**Exercise requirements:** Nothing but the records, transcribed exactly, should appear in the answer; leave the pictures out.

**Given data:**

%%

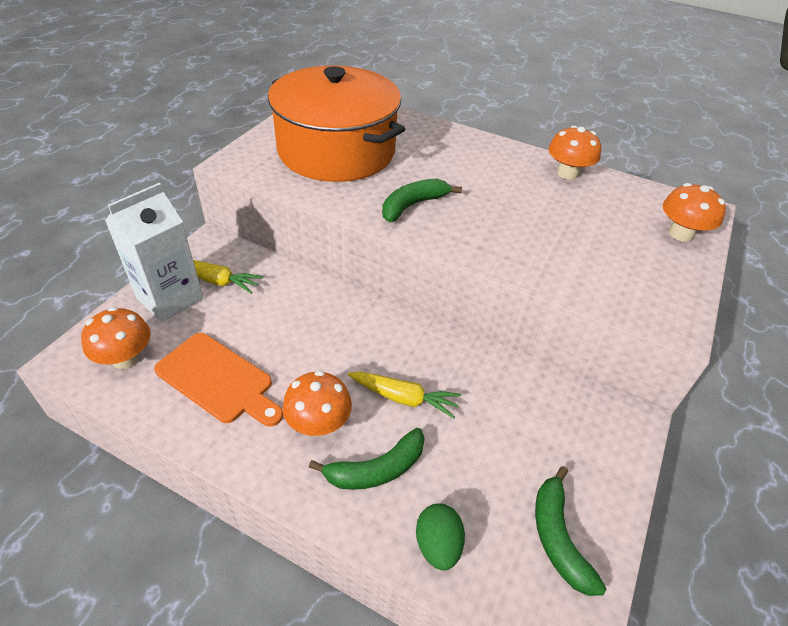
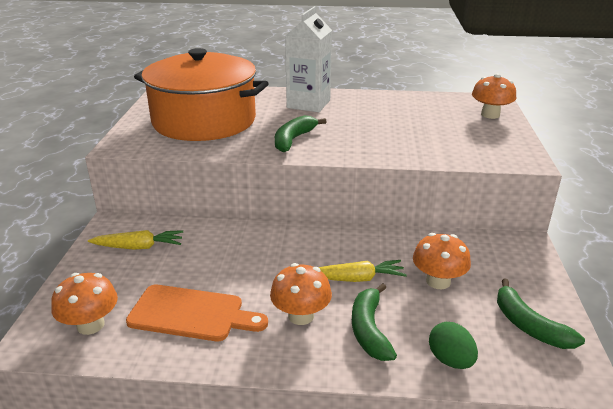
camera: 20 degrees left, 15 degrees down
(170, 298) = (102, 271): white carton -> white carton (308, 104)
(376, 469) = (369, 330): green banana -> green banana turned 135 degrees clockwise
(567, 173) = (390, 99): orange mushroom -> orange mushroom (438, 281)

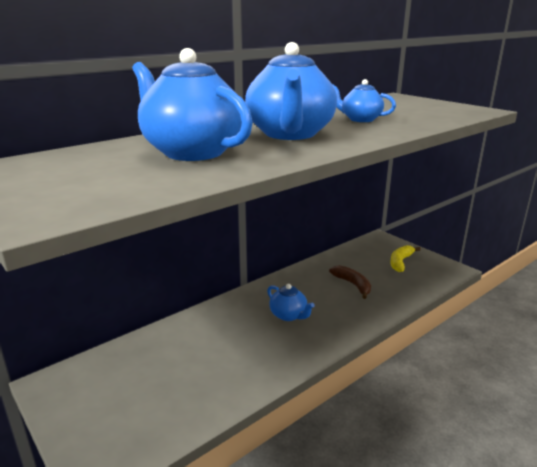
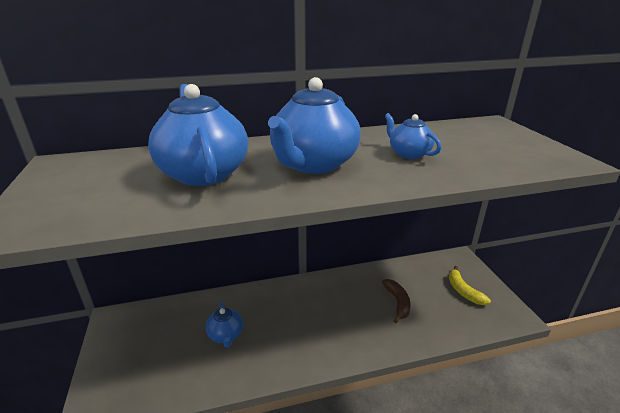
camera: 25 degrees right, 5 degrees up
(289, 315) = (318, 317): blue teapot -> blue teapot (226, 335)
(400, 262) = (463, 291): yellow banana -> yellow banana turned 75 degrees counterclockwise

%%

**Written solution:**
camera: 20 degrees left, 15 degrees down
(170, 298) = (102, 271): white carton -> white carton (308, 104)
(376, 469) = (369, 330): green banana -> green banana turned 135 degrees clockwise
(567, 173) = (390, 99): orange mushroom -> orange mushroom (438, 281)

camera: 25 degrees right, 5 degrees up
(289, 315) = (318, 317): blue teapot -> blue teapot (226, 335)
(400, 262) = (463, 291): yellow banana -> yellow banana turned 75 degrees counterclockwise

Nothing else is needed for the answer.